▶ Exercise material
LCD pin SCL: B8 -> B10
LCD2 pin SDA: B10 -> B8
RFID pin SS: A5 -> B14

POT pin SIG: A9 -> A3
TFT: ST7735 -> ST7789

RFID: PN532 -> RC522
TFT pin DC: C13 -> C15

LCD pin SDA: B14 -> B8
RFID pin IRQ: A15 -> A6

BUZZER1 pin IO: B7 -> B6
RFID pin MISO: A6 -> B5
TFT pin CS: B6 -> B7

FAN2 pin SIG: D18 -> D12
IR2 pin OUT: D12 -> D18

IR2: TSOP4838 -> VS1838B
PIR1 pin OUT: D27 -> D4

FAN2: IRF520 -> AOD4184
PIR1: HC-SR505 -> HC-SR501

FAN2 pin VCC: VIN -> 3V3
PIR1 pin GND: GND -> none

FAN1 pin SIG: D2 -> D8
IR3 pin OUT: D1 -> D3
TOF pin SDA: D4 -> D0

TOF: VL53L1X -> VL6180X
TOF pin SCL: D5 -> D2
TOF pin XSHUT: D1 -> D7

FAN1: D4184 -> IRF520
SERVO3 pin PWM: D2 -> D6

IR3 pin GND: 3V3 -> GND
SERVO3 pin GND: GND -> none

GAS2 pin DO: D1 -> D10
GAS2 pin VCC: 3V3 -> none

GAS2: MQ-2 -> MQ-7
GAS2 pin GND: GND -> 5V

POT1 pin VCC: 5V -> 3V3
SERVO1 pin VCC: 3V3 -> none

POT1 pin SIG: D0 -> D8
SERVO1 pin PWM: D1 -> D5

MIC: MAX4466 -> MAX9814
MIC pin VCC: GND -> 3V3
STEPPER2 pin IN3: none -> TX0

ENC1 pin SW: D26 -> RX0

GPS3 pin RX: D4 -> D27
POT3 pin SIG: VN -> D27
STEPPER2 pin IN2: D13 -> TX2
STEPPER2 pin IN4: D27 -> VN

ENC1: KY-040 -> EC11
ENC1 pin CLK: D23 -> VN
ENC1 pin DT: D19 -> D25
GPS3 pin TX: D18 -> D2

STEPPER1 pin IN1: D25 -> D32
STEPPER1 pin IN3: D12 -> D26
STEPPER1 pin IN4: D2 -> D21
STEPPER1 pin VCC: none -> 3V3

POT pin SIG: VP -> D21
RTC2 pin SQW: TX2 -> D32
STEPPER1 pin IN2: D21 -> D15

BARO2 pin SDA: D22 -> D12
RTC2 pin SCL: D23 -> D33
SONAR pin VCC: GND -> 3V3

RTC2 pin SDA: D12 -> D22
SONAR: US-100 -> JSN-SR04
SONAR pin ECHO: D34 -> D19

▶ Work item
In the entries above, one line contains "PIR1: HC-SR505 -> HC-SR501" and another contains "STEPPER1 pin IN2: D21 -> D15". Reproduce exactly those two lines and the lines between them, nothing else.

▶ Task response
PIR1: HC-SR505 -> HC-SR501

FAN2 pin VCC: VIN -> 3V3
PIR1 pin GND: GND -> none

FAN1 pin SIG: D2 -> D8
IR3 pin OUT: D1 -> D3
TOF pin SDA: D4 -> D0

TOF: VL53L1X -> VL6180X
TOF pin SCL: D5 -> D2
TOF pin XSHUT: D1 -> D7

FAN1: D4184 -> IRF520
SERVO3 pin PWM: D2 -> D6

IR3 pin GND: 3V3 -> GND
SERVO3 pin GND: GND -> none

GAS2 pin DO: D1 -> D10
GAS2 pin VCC: 3V3 -> none

GAS2: MQ-2 -> MQ-7
GAS2 pin GND: GND -> 5V

POT1 pin VCC: 5V -> 3V3
SERVO1 pin VCC: 3V3 -> none

POT1 pin SIG: D0 -> D8
SERVO1 pin PWM: D1 -> D5

MIC: MAX4466 -> MAX9814
MIC pin VCC: GND -> 3V3
STEPPER2 pin IN3: none -> TX0

ENC1 pin SW: D26 -> RX0

GPS3 pin RX: D4 -> D27
POT3 pin SIG: VN -> D27
STEPPER2 pin IN2: D13 -> TX2
STEPPER2 pin IN4: D27 -> VN

ENC1: KY-040 -> EC11
ENC1 pin CLK: D23 -> VN
ENC1 pin DT: D19 -> D25
GPS3 pin TX: D18 -> D2

STEPPER1 pin IN1: D25 -> D32
STEPPER1 pin IN3: D12 -> D26
STEPPER1 pin IN4: D2 -> D21
STEPPER1 pin VCC: none -> 3V3

POT pin SIG: VP -> D21
RTC2 pin SQW: TX2 -> D32
STEPPER1 pin IN2: D21 -> D15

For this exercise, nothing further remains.